Would you give the entries again word for word, with no pictures in the copy?

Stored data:
——————————
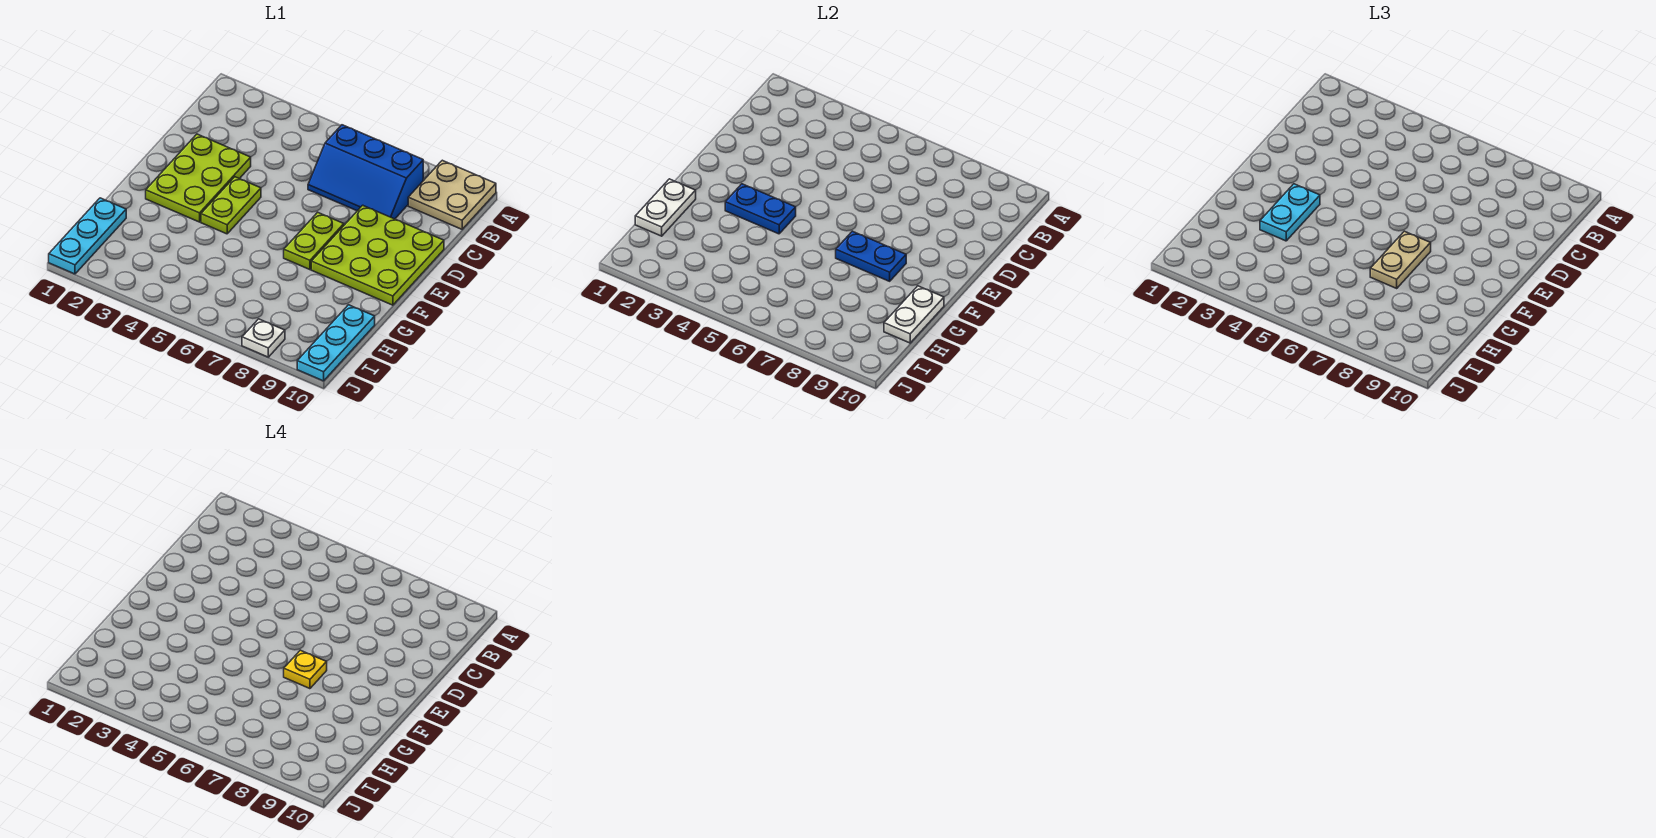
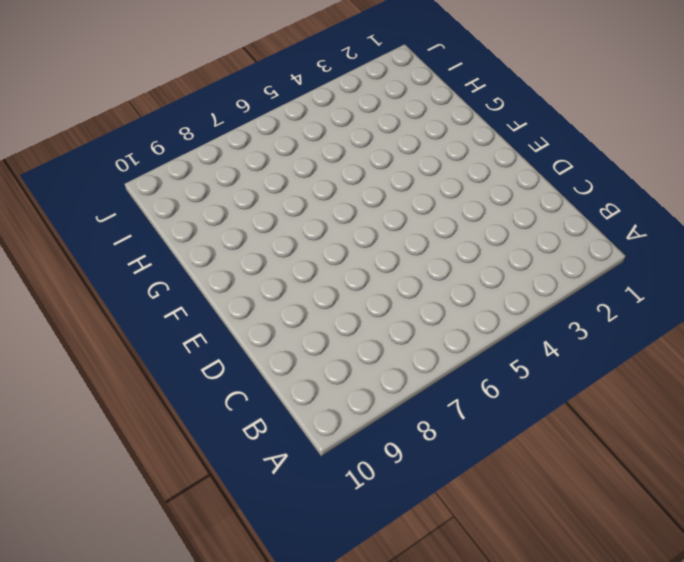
none -> tan 2x2 plate [408,160,496,229]
none -> blue 2x3 slope [308,125,423,219]
none -> lime 2x3 plate [146,134,251,222]

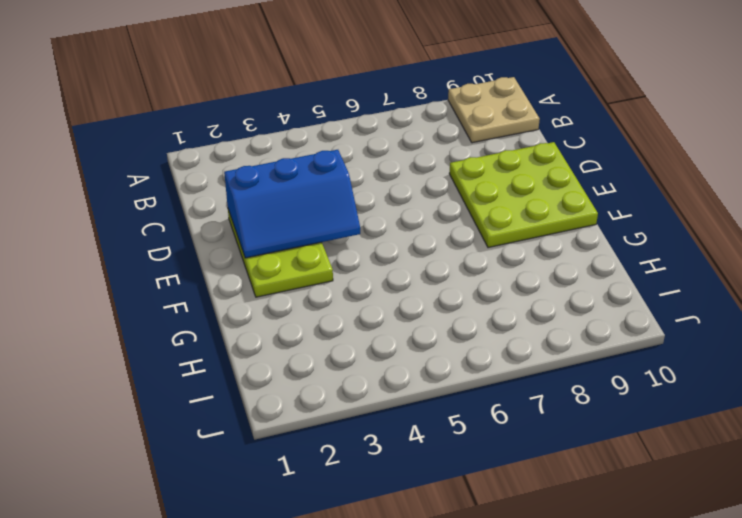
blue 2x3 slope [224,150,360,258] -> blue 2x3 slope moved to [308,125,423,219]
none -> lime 1x2 plate [201,177,261,234]
none -> lime 1x2 plate [284,212,344,270]
none -> cyan 1x3 plate [49,198,126,274]

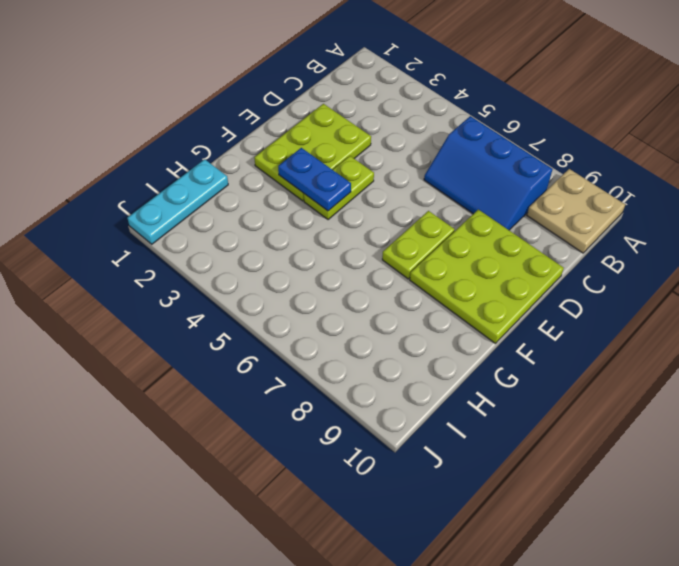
none -> cyan 1x3 plate [297,305,375,381]
none -> white 1x1 plate [242,319,285,357]
none -> blue 1x2 plate [836,231,906,281]

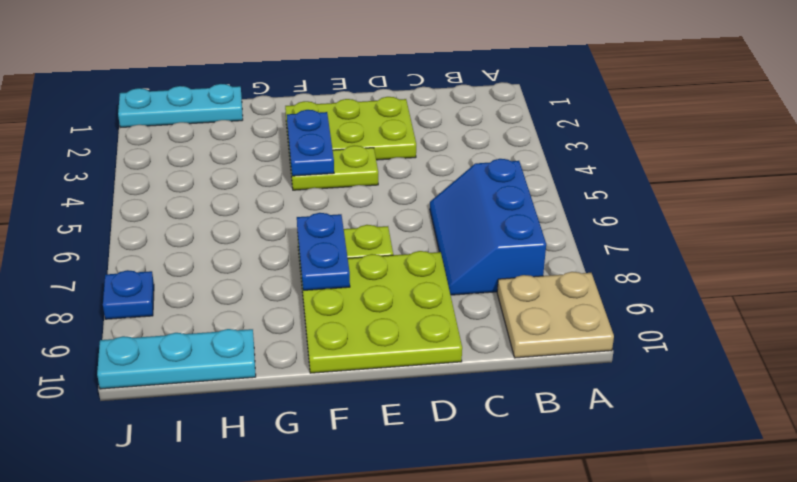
blue 1x1 plate [103,270,154,319] -> white 1x1 plate [242,319,285,357]
none -> white 1x2 plate [635,179,696,236]
none -> white 1x2 plate [884,286,944,343]
none -> cyan 1x2 plate [1260,184,1320,241]

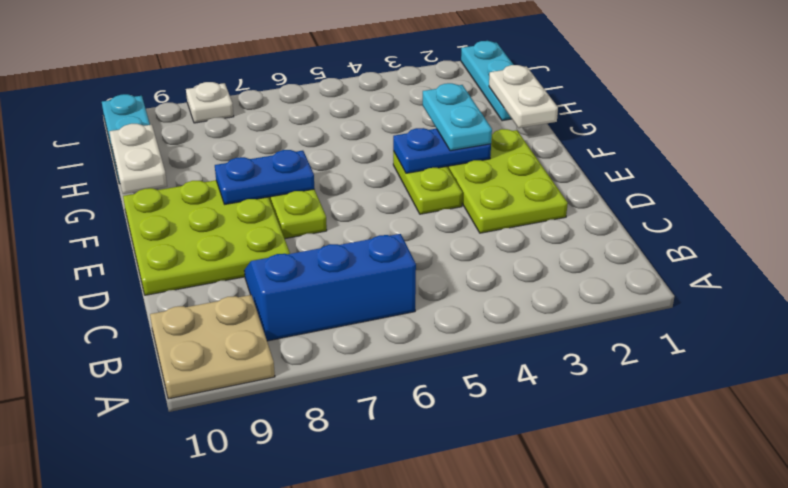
none -> tan 1x2 plate [1370,231,1431,288]
none -> yellow 1x1 plate [284,650,327,689]

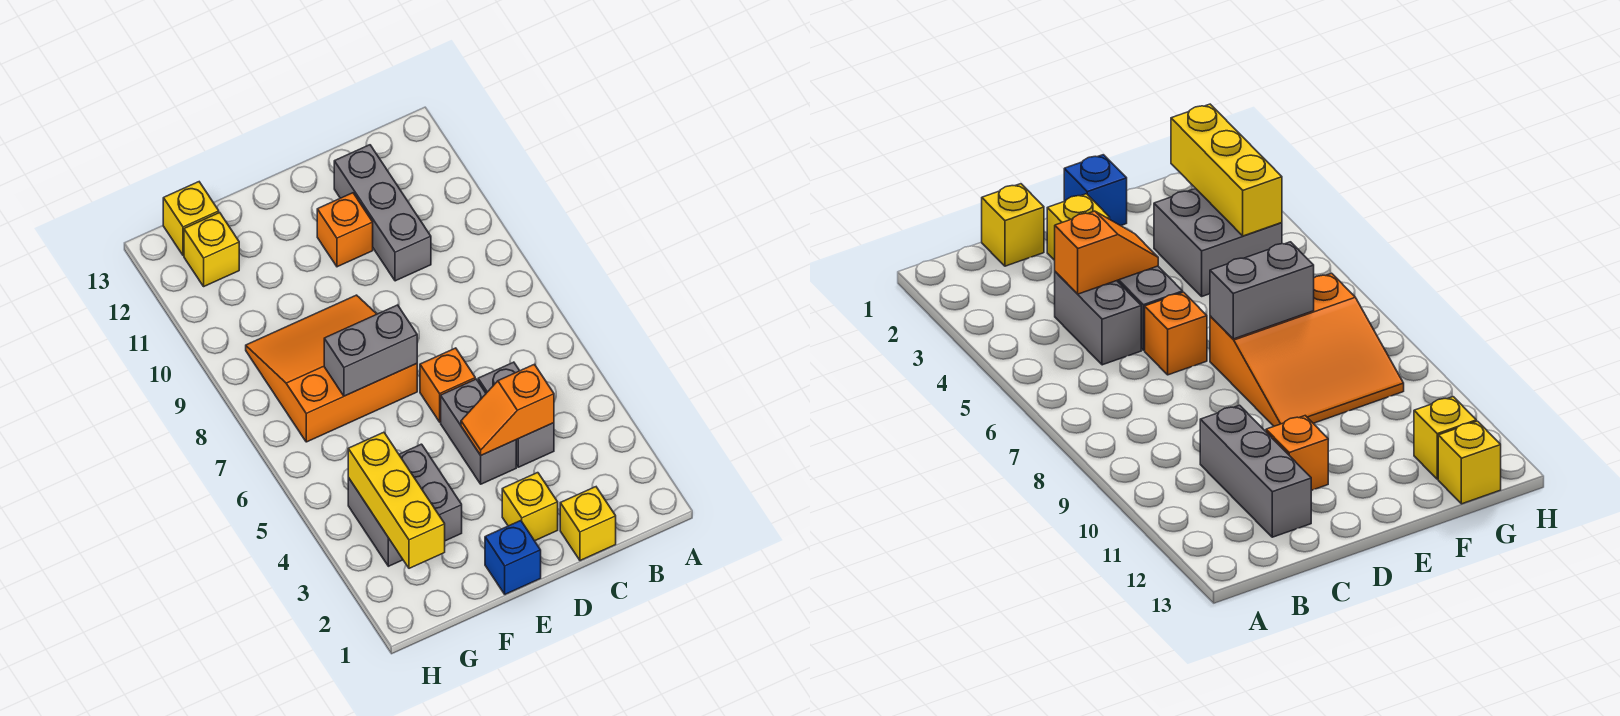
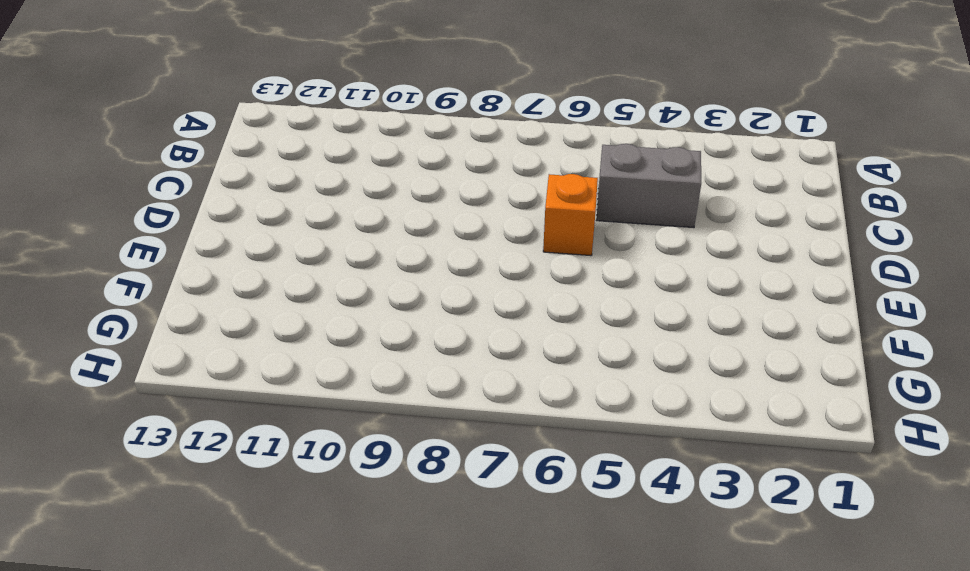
none -> yellow 1x1 brick [560,487,616,561]
none -> grey 1x3 brick [334,145,431,281]
none -> yellow 1x1 brick [502,473,558,541]

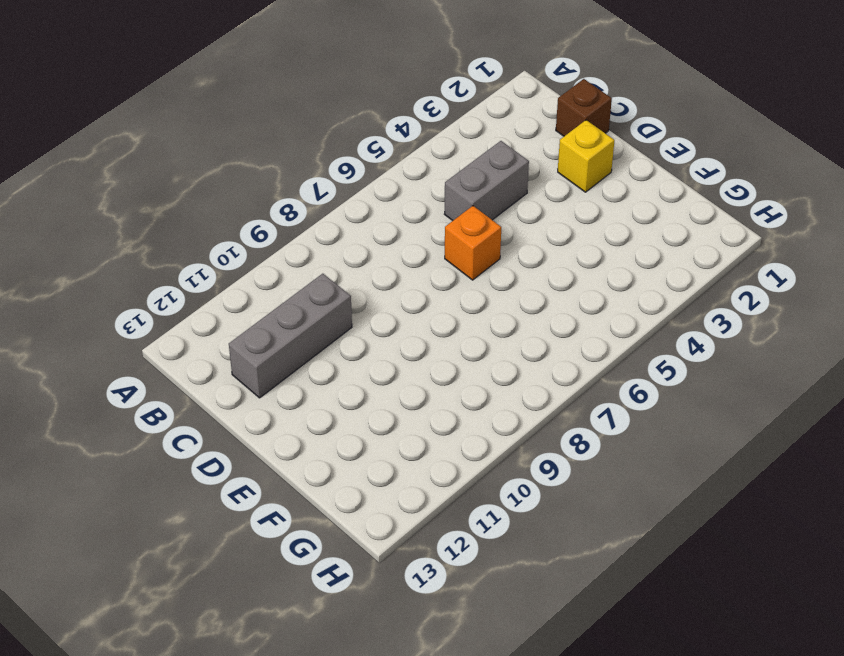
brown 1x1 brick [556,79,612,136] -> yellow 1x1 brick [560,487,616,561]
none -> grey 1x2 brick [441,379,516,484]
none -> orange 1x1 brick [317,193,373,267]
none -> blue 1x1 brick [485,521,541,594]

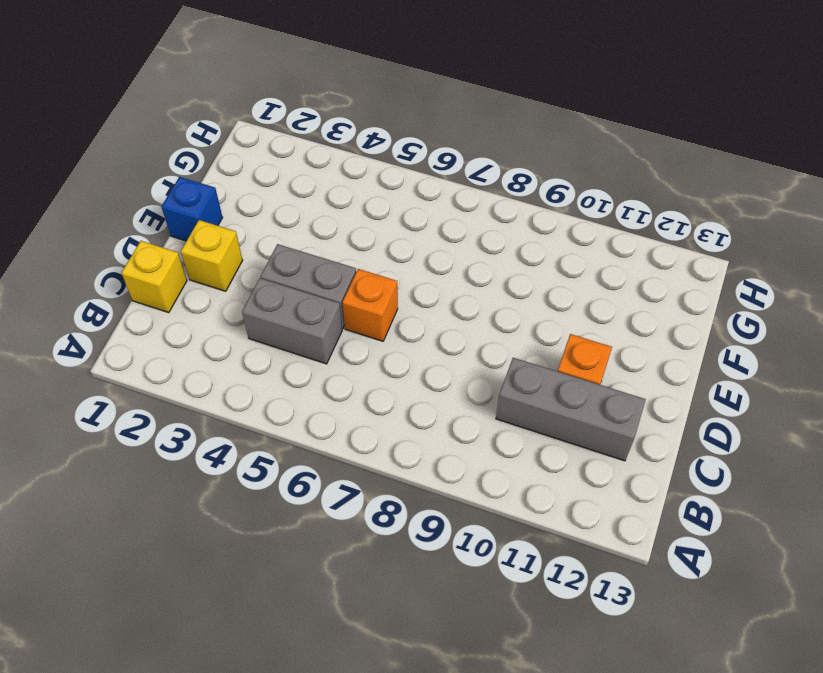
none -> orange 3x3 slope [246,295,417,442]
none -> grey 2x2 brick [348,444,462,566]
none -> yellow 1x1 brick [184,213,239,286]

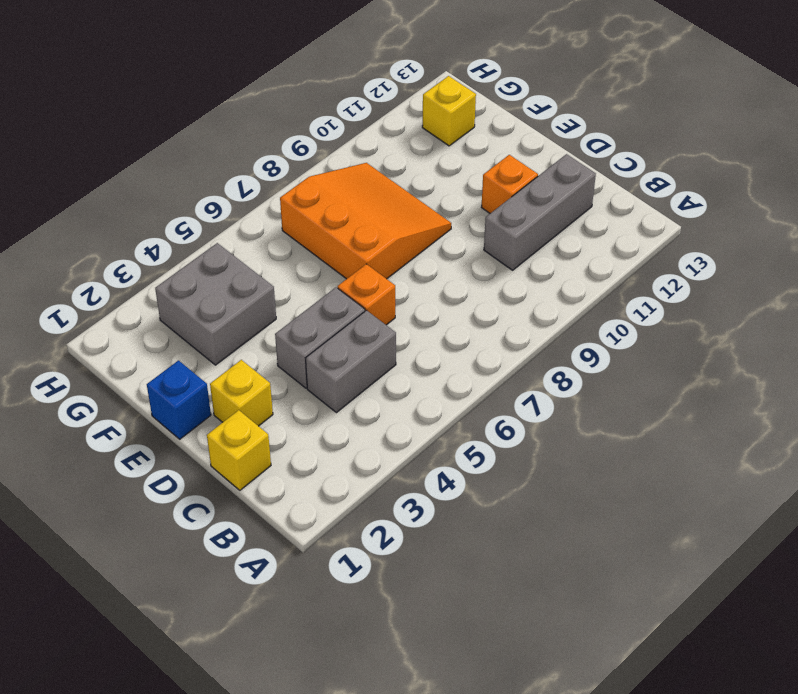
none -> yellow 1x1 brick [163,182,219,256]
none -> orange 1x2 slope [461,364,554,455]
none -> grey 1x2 brick [324,305,417,396]

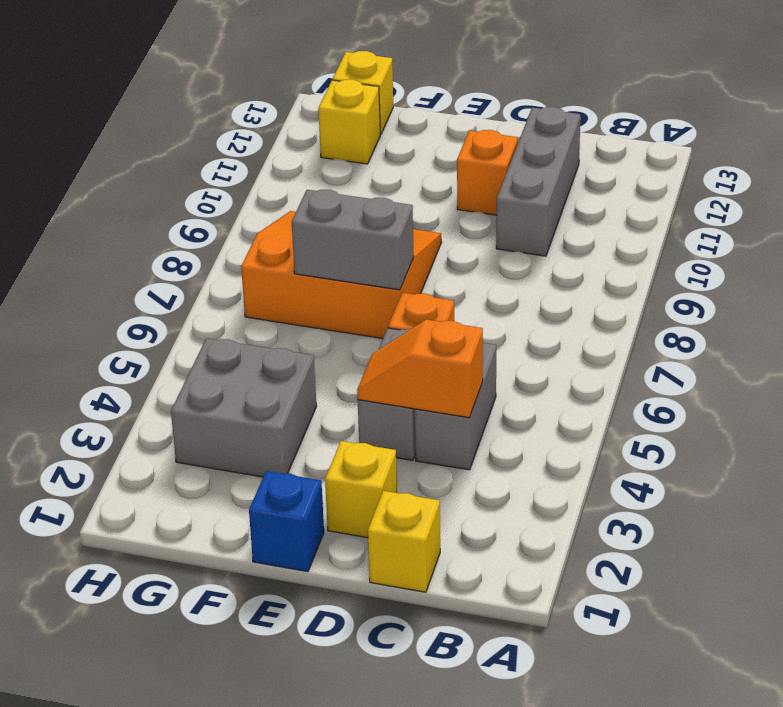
none -> yellow 1x3 brick [348,432,445,568]

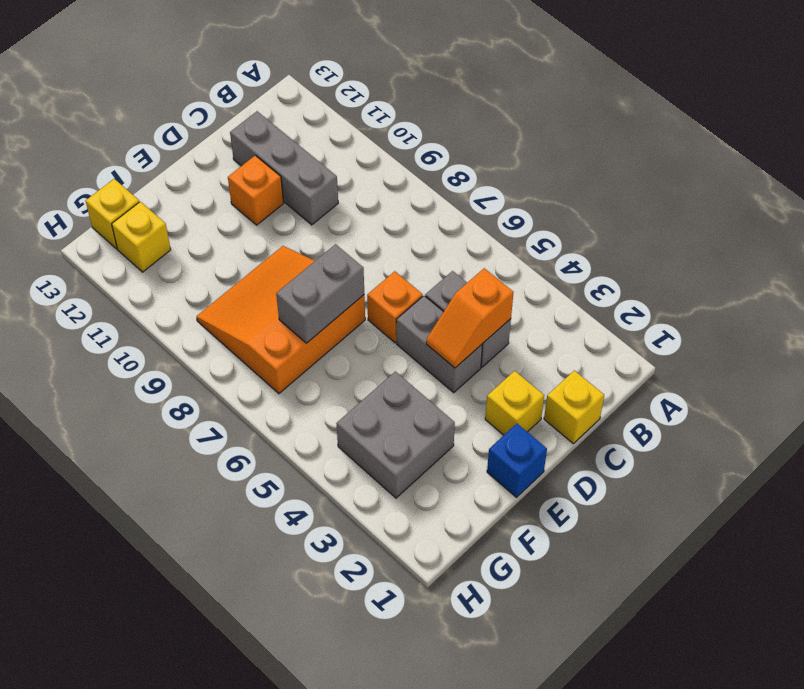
none -> yellow 1x3 brick [348,432,445,568]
——————————
_Solution below_:
none -> tan 2x2 plate [408,160,496,229]
none -> blue 2x3 slope [308,125,423,219]
none -> lime 2x3 plate [146,134,251,222]

blue 2x3 slope [224,150,360,258] -> blue 2x3 slope moved to [308,125,423,219]
none -> lime 1x2 plate [201,177,261,234]
none -> lime 1x2 plate [284,212,344,270]
none -> cyan 1x3 plate [49,198,126,274]

none -> cyan 1x3 plate [297,305,375,381]
none -> white 1x1 plate [242,319,285,357]
none -> blue 1x2 plate [836,231,906,281]

blue 1x1 plate [103,270,154,319] -> white 1x1 plate [242,319,285,357]
none -> white 1x2 plate [635,179,696,236]
none -> white 1x2 plate [884,286,944,343]
none -> cyan 1x2 plate [1260,184,1320,241]

none -> tan 1x2 plate [1370,231,1431,288]
none -> yellow 1x1 plate [284,650,327,689]

none -> yellow 1x1 brick [560,487,616,561]
none -> grey 1x3 brick [334,145,431,281]
none -> yellow 1x1 brick [502,473,558,541]

brown 1x1 brick [556,79,612,136] -> yellow 1x1 brick [560,487,616,561]
none -> grey 1x2 brick [441,379,516,484]
none -> orange 1x1 brick [317,193,373,267]
none -> blue 1x1 brick [485,521,541,594]

none -> orange 3x3 slope [246,295,417,442]
none -> grey 2x2 brick [348,444,462,566]
none -> yellow 1x1 brick [184,213,239,286]

none -> yellow 1x1 brick [163,182,219,256]
none -> orange 1x2 slope [461,364,554,455]
none -> grey 1x2 brick [324,305,417,396]

none -> yellow 1x3 brick [348,432,445,568]

none -> yellow 1x3 brick [348,432,445,568]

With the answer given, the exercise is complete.